Repeat each line of the data below exactly, but skip the pictures.

(Before-and-after scene images)
= = = =

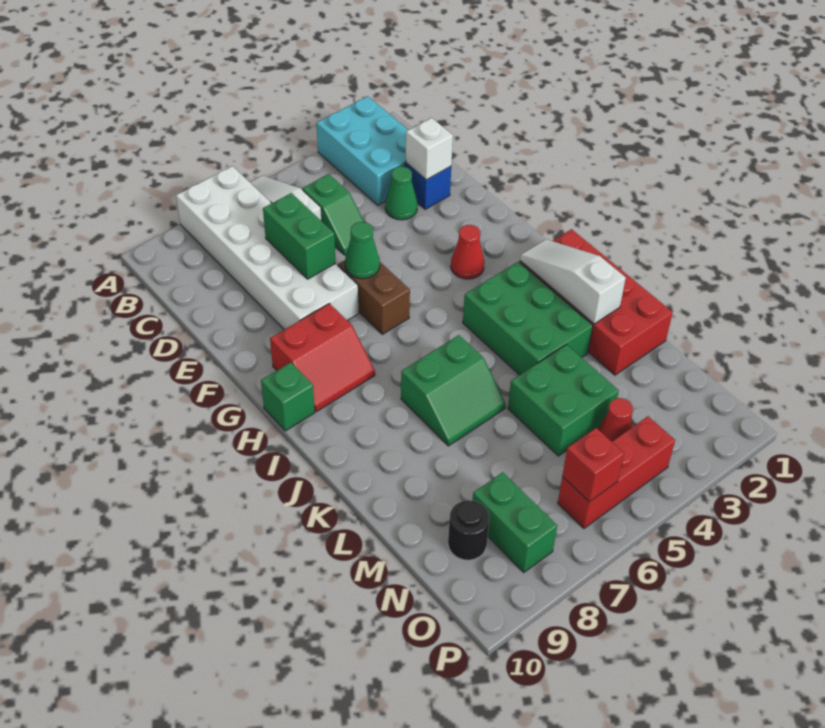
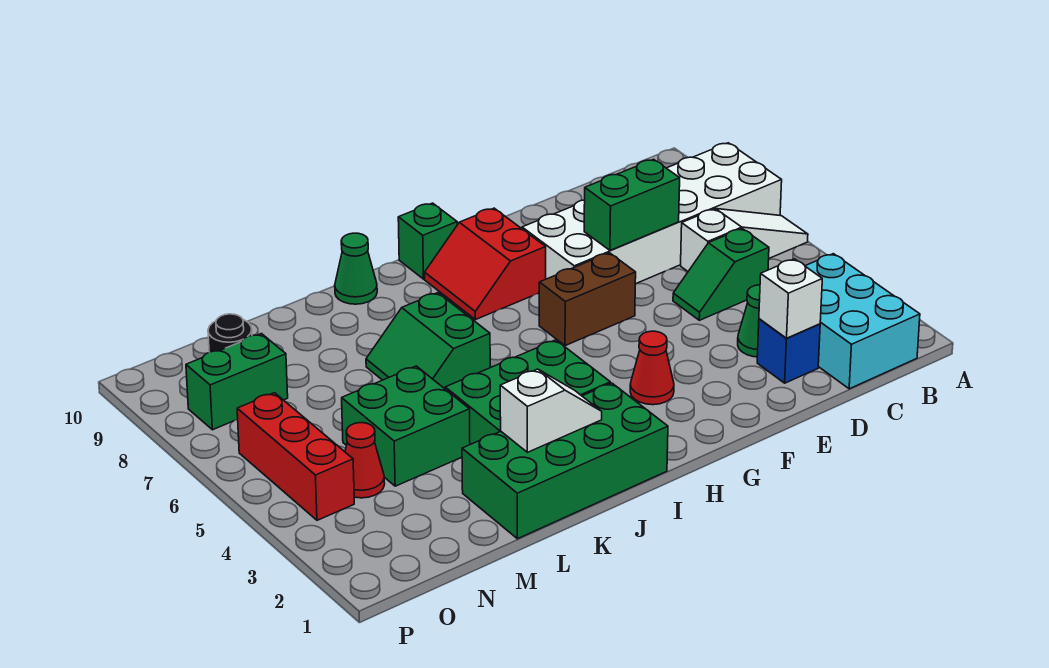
cyan 2x3 brick [317,96,408,205] -> cyan 2x3 brick turned to [805,254,920,389]
green 1x1 cone [345,222,380,279] -> green 1x1 cone moved to [335,233,377,304]
red 2x4 brick [520,229,673,375] -> green 2x4 brick [462,383,668,539]
white 1x3 slope [520,239,626,324] -> white 1x2 slope [500,369,602,452]
red 1x1 brick [562,428,624,502] -> none

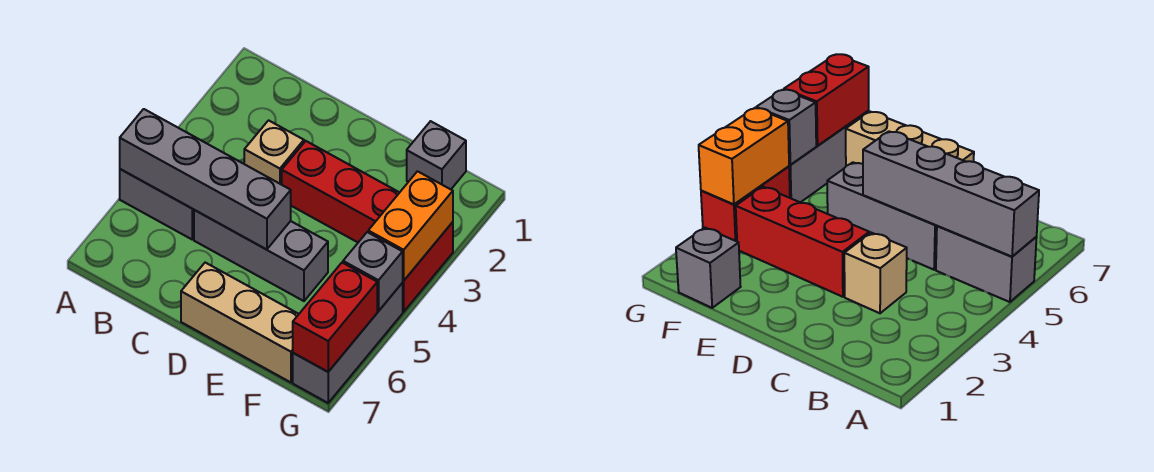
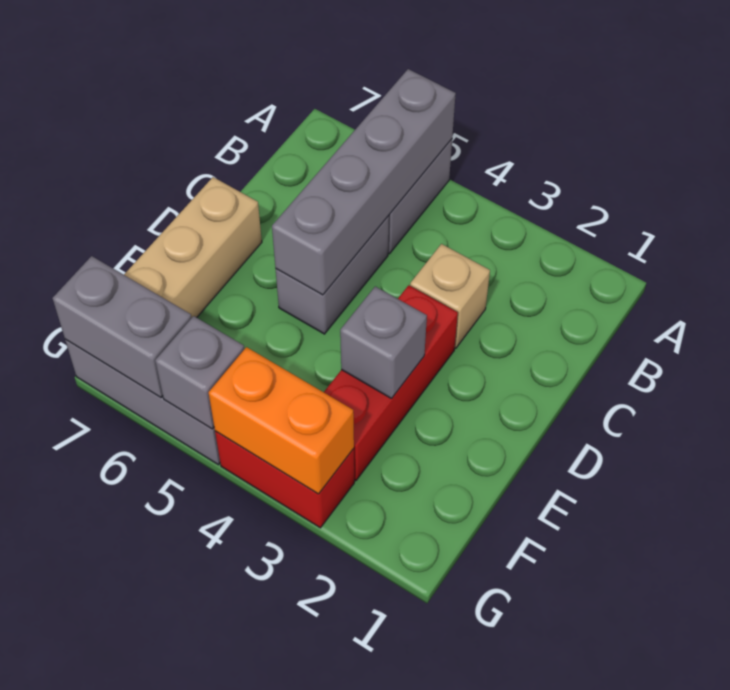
grey 1x3 brick [194,210,328,301] -> grey 1x2 brick [276,216,389,334]
grey 1x1 brick [407,121,466,189] -> grey 1x1 brick moved to [340,286,427,399]
red 1x2 brick [293,263,377,372] -> grey 1x2 brick [53,256,192,398]

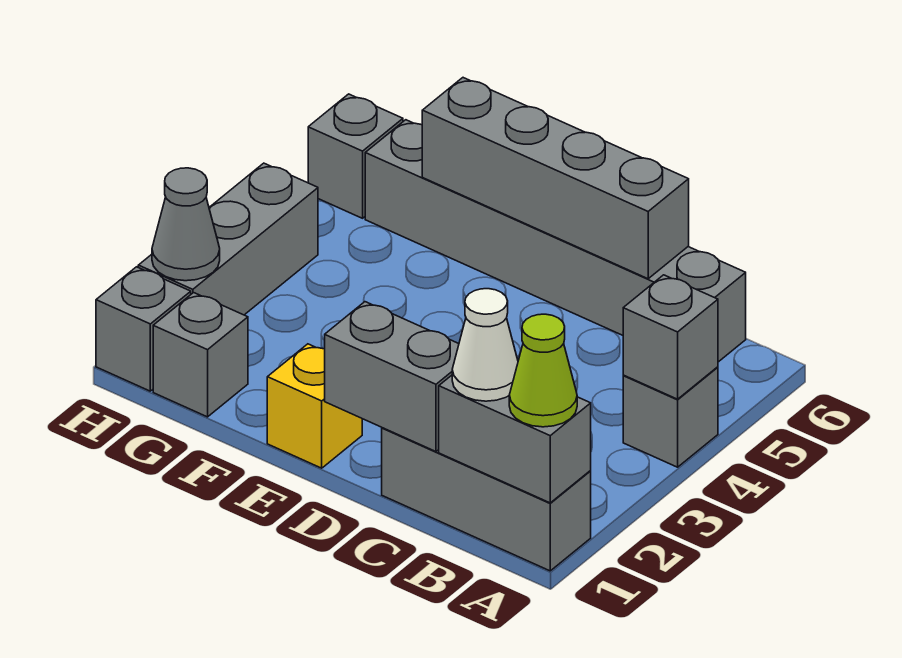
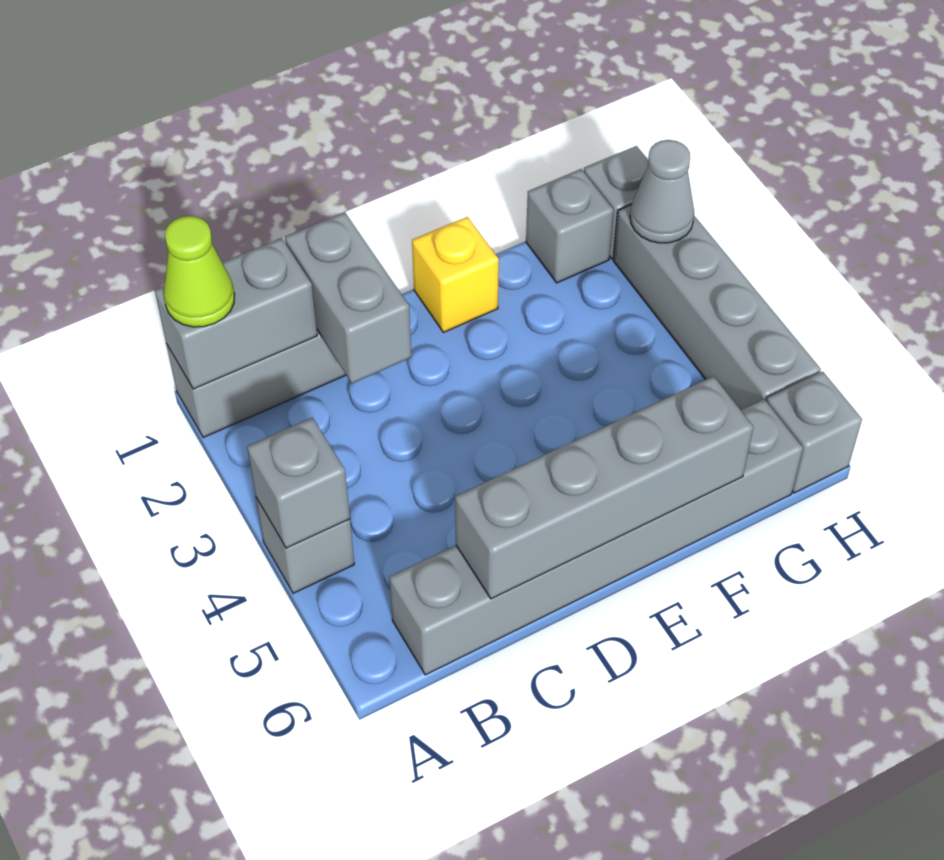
white 1x1 cone [452,289,518,401] -> none
grey 1x2 brick [325,302,459,452] -> grey 1x2 brick turned to [285,212,411,383]
grey 1x3 brick [138,163,318,315] -> grey 1x4 brick [613,205,821,410]

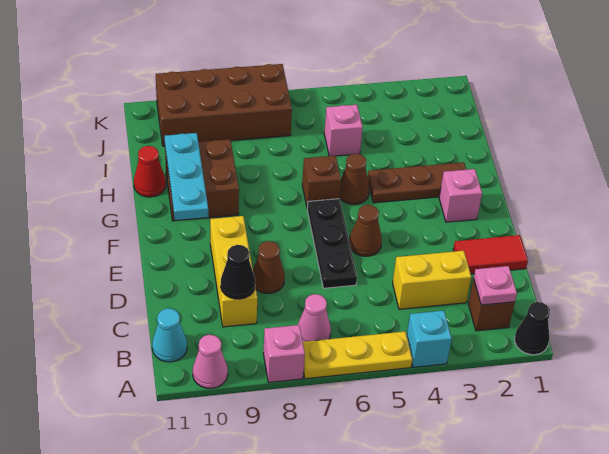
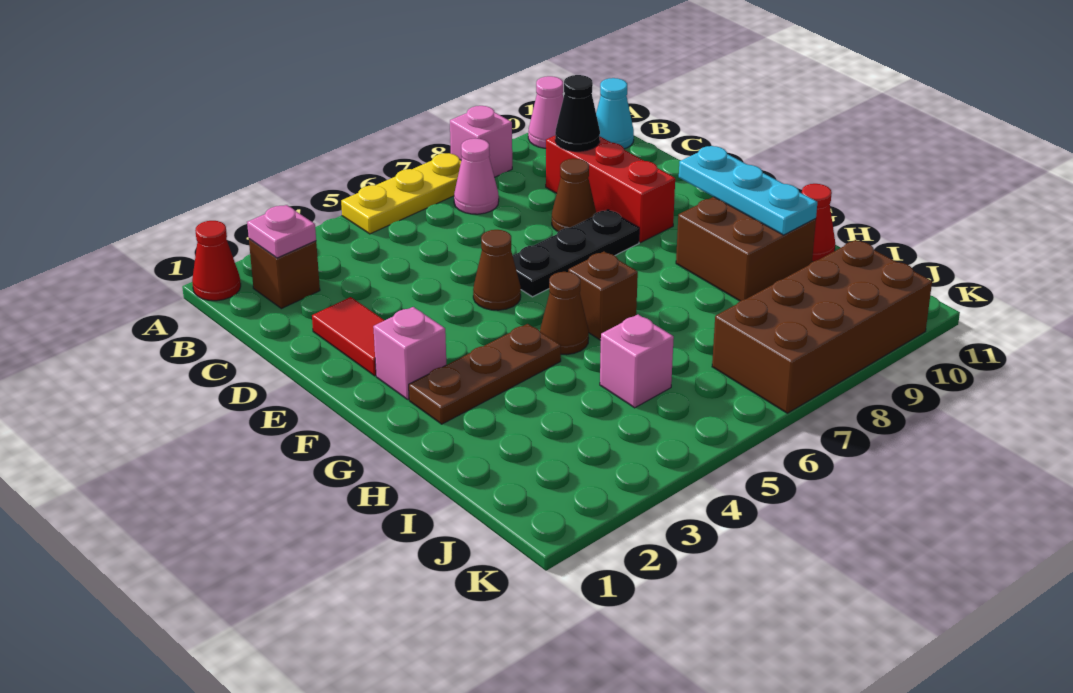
black 1x1 cone [514,302,550,355] -> red 1x1 cone [192,221,241,301]
cyan 1x1 brick [407,311,452,367] -> none
yellow 1x2 brick [393,251,471,309] -> none
yellow 1x3 brick [210,216,257,327] -> red 1x3 brick [546,136,675,243]
red 1x2 tile [453,235,528,274] -> red 1x2 tile turned to [312,297,384,376]
black 1x3 plate [307,199,357,288] -> black 1x3 plate turned to [513,210,639,297]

= = = =

§ Answer box:
cyan 2x3 brick [317,96,408,205] -> cyan 2x3 brick turned to [805,254,920,389]
green 1x1 cone [345,222,380,279] -> green 1x1 cone moved to [335,233,377,304]
red 2x4 brick [520,229,673,375] -> green 2x4 brick [462,383,668,539]
white 1x3 slope [520,239,626,324] -> white 1x2 slope [500,369,602,452]
red 1x1 brick [562,428,624,502] -> none

grey 1x3 brick [194,210,328,301] -> grey 1x2 brick [276,216,389,334]
grey 1x1 brick [407,121,466,189] -> grey 1x1 brick moved to [340,286,427,399]
red 1x2 brick [293,263,377,372] -> grey 1x2 brick [53,256,192,398]

white 1x1 cone [452,289,518,401] -> none
grey 1x2 brick [325,302,459,452] -> grey 1x2 brick turned to [285,212,411,383]
grey 1x3 brick [138,163,318,315] -> grey 1x4 brick [613,205,821,410]

black 1x1 cone [514,302,550,355] -> red 1x1 cone [192,221,241,301]
cyan 1x1 brick [407,311,452,367] -> none
yellow 1x2 brick [393,251,471,309] -> none
yellow 1x3 brick [210,216,257,327] -> red 1x3 brick [546,136,675,243]
red 1x2 tile [453,235,528,274] -> red 1x2 tile turned to [312,297,384,376]
black 1x3 plate [307,199,357,288] -> black 1x3 plate turned to [513,210,639,297]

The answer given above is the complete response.